> _BRIEF_
Search the material below for the word "JSON". Copy every line that has it.

-- START OF TASK MATERIAL --

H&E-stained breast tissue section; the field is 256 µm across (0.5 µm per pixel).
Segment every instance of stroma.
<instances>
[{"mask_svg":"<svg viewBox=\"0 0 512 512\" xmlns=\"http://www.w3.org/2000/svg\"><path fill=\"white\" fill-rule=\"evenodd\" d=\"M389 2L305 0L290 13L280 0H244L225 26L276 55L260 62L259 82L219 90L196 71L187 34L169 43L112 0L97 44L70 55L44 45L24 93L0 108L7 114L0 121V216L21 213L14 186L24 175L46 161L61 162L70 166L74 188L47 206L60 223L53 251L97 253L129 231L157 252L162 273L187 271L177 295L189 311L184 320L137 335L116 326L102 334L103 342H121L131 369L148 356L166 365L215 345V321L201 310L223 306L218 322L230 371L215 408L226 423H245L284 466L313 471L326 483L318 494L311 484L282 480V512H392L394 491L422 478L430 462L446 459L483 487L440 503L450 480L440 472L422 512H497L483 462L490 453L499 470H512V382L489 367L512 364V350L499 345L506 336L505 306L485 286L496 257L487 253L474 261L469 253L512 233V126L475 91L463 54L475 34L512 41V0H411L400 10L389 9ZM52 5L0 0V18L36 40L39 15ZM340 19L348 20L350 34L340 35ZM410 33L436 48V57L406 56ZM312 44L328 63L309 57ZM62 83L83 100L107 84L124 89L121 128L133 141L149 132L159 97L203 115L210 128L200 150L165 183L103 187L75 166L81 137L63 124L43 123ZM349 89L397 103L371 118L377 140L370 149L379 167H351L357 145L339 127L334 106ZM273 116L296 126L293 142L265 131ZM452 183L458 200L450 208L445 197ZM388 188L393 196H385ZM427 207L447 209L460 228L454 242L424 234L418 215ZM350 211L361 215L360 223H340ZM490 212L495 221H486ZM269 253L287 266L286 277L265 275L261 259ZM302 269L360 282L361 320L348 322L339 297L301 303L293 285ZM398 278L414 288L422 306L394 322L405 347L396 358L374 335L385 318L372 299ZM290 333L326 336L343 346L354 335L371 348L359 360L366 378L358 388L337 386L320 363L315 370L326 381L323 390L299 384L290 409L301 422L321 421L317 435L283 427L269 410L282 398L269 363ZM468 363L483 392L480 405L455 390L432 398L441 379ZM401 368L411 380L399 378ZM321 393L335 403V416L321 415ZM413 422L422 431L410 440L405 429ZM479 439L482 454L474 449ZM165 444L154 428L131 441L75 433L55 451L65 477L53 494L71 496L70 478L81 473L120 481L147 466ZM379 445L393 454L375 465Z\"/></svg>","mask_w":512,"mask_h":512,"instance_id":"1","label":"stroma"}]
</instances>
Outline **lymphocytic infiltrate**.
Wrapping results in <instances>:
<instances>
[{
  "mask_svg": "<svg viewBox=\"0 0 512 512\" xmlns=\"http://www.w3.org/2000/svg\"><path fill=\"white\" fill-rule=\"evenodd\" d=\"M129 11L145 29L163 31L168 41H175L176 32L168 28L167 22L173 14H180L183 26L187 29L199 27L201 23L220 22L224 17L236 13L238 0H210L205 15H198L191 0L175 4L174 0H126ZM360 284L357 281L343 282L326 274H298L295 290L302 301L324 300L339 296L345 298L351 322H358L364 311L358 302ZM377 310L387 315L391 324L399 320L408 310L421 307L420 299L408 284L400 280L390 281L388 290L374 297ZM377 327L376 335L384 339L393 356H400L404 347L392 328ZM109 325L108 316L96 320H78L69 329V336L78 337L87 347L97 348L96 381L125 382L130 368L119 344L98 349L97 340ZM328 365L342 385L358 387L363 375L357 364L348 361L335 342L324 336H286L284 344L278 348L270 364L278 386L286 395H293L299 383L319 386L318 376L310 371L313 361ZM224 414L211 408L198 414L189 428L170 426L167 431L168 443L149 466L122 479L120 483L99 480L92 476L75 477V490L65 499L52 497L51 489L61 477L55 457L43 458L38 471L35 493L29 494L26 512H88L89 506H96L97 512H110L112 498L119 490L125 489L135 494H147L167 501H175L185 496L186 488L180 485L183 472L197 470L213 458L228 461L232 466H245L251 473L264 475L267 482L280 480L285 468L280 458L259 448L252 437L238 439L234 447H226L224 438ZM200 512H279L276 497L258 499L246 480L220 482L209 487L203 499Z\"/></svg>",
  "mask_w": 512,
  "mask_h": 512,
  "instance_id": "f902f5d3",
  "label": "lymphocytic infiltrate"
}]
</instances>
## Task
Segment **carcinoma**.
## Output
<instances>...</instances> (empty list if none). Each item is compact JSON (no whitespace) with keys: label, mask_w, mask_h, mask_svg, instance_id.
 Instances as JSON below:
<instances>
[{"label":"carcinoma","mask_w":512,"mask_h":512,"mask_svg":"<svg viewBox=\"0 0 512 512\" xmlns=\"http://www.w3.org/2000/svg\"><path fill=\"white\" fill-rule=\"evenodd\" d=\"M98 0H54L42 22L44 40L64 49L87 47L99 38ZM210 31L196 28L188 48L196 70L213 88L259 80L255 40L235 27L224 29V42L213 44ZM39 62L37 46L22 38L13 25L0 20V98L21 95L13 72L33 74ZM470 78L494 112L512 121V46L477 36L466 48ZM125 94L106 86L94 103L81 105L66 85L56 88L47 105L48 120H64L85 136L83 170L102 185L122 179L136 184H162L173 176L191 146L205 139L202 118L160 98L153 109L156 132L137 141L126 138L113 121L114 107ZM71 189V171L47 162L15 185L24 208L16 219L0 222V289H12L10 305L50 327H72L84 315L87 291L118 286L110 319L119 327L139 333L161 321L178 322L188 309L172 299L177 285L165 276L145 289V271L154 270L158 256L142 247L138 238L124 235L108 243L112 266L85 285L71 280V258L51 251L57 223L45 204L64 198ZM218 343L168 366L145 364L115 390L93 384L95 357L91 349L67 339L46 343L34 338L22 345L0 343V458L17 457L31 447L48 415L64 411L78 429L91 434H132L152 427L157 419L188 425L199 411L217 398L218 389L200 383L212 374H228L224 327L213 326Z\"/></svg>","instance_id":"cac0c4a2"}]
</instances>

-- END OF TASK MATERIAL --

> _RESULT OF THIS TASK_
<instances>...</instances> (empty list if none). Each item is compact JSON (no whitespace) with keys: label, mask_w, mask_h, mask_svg, instance_id.
 Instances as JSON below:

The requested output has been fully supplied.